- **Data supplied**
*** Block opens ***
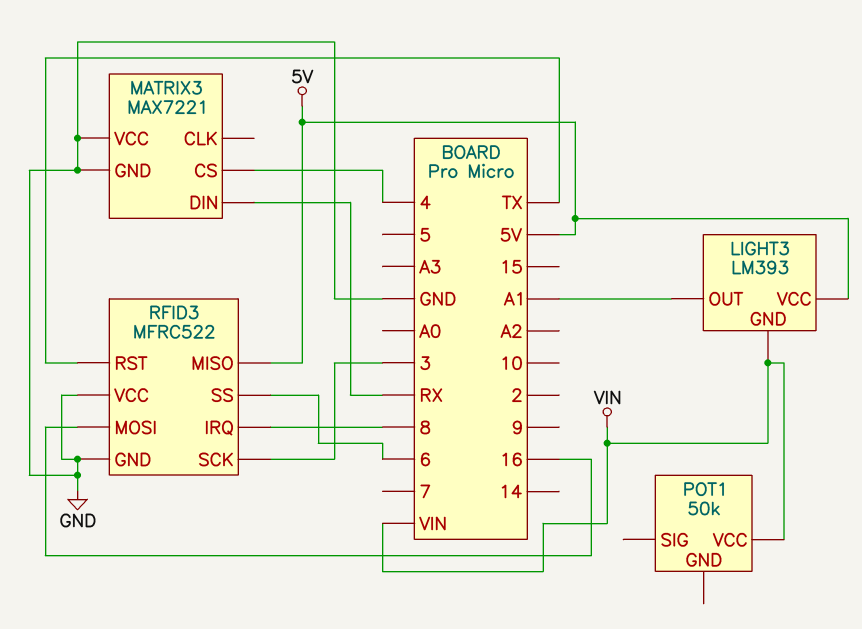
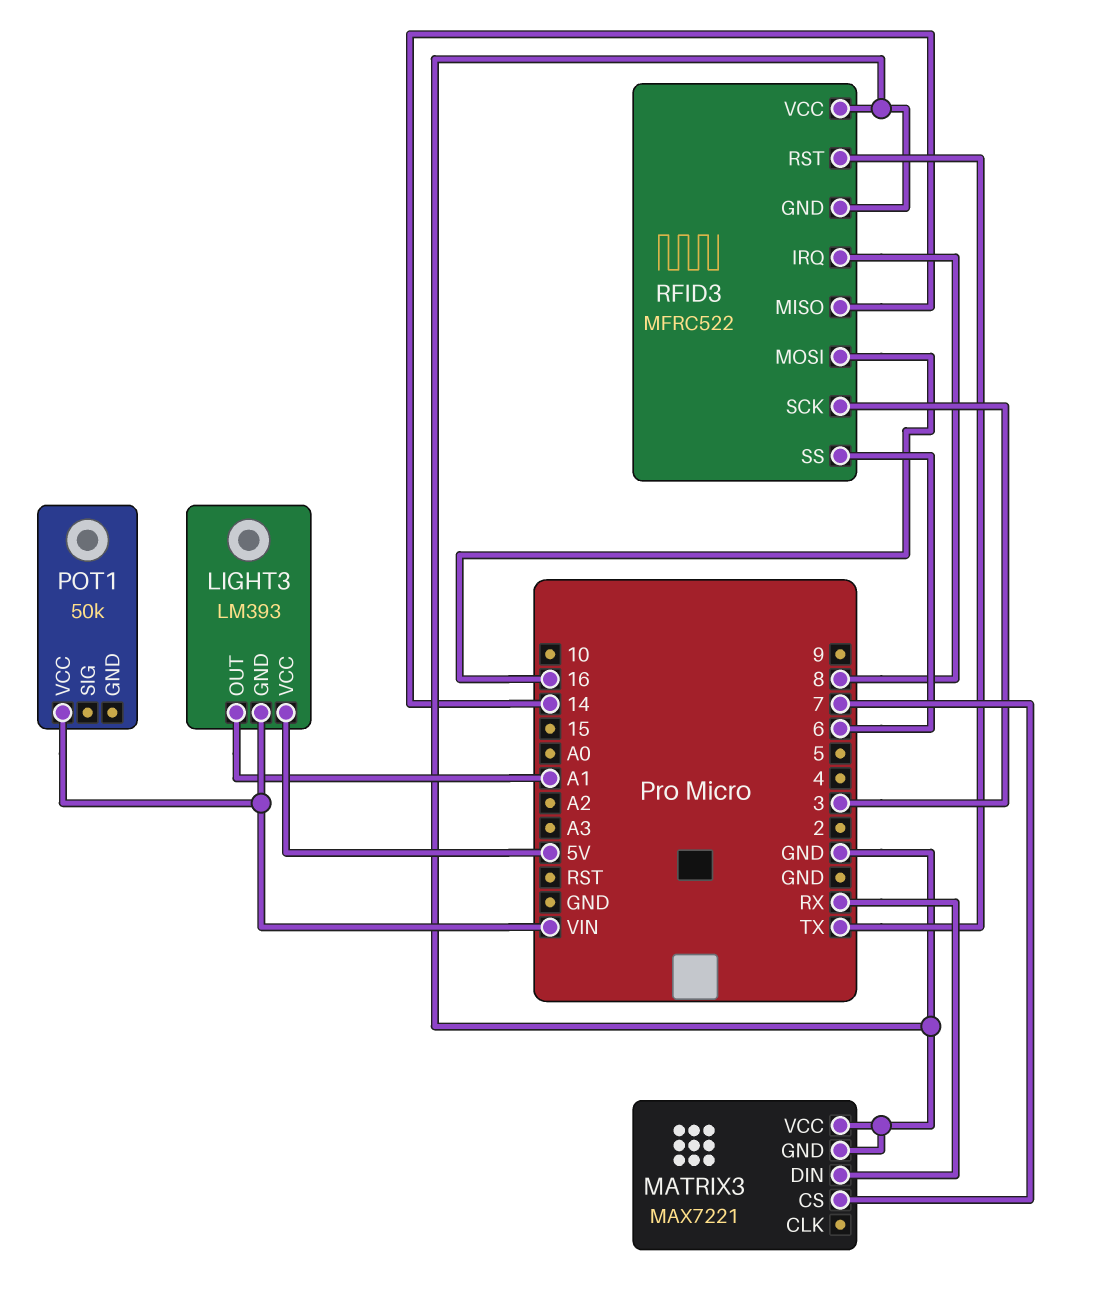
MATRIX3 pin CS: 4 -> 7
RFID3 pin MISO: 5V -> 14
*** Block closes ***
*** Block opens ***
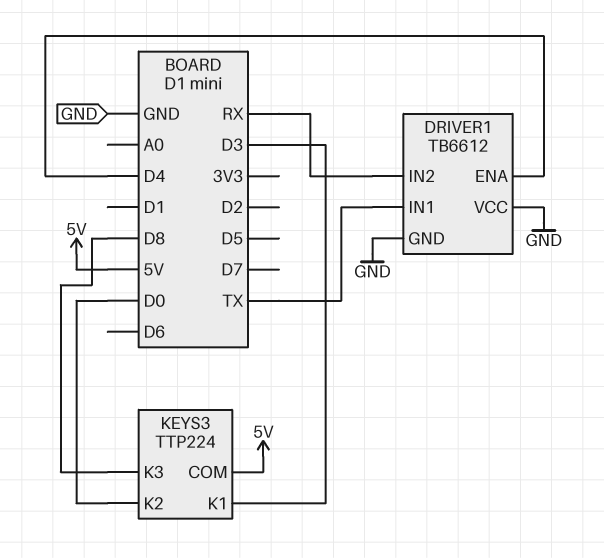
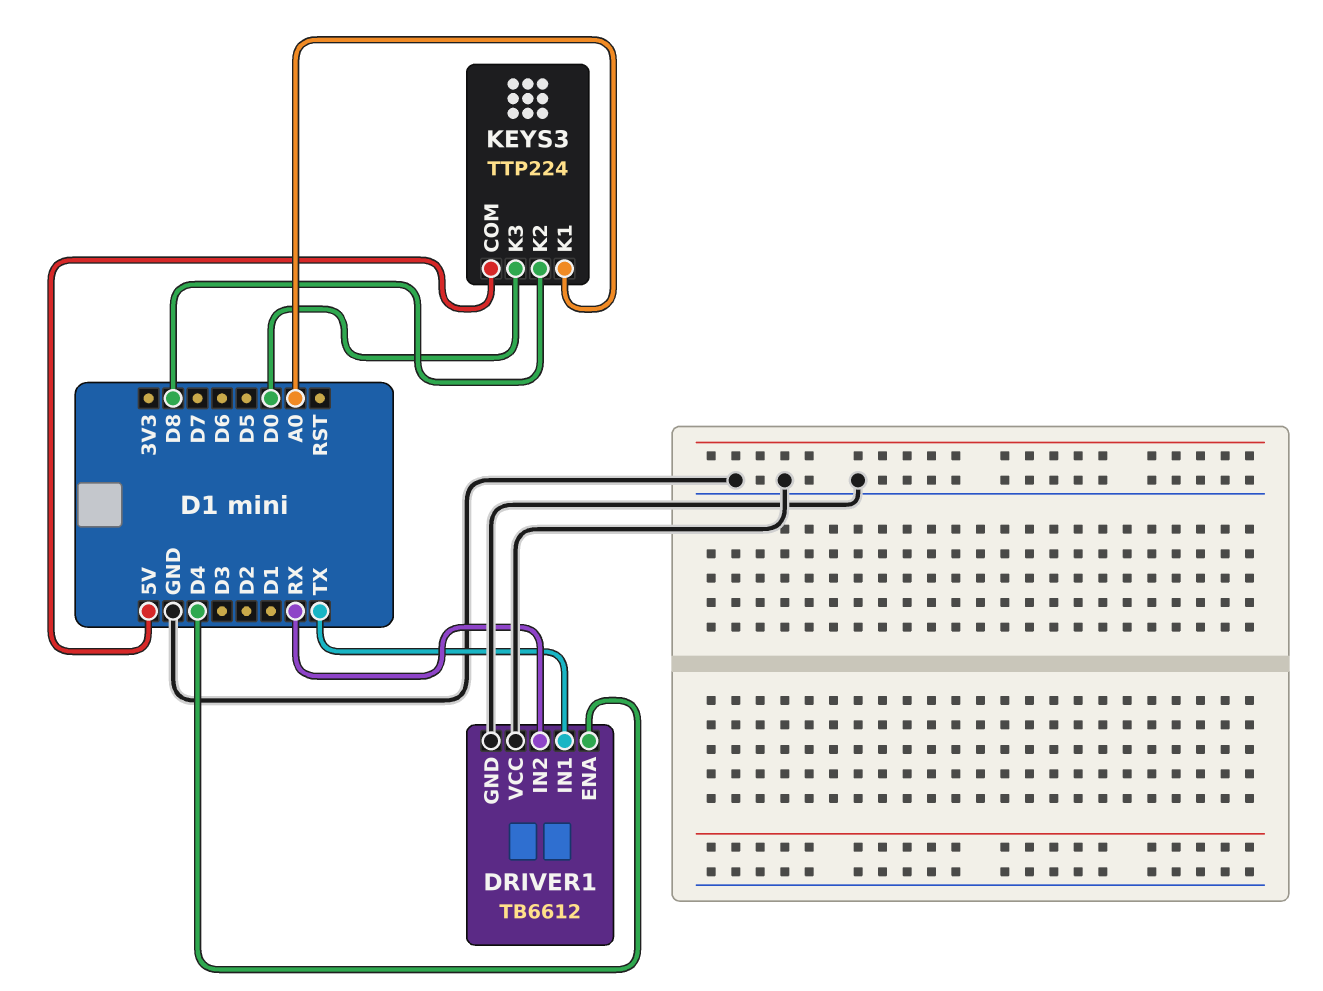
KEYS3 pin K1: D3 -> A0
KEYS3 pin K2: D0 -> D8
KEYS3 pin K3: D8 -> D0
*** Block closes ***
- **Exercise**
Copy out the range of lines above starting at the line with "KEYS3 pin K1: D3 -> A0" and ending at the line with "KEYS3 pin K3: D8 -> D0", exactly and including both.

- **Response for this exercise**
KEYS3 pin K1: D3 -> A0
KEYS3 pin K2: D0 -> D8
KEYS3 pin K3: D8 -> D0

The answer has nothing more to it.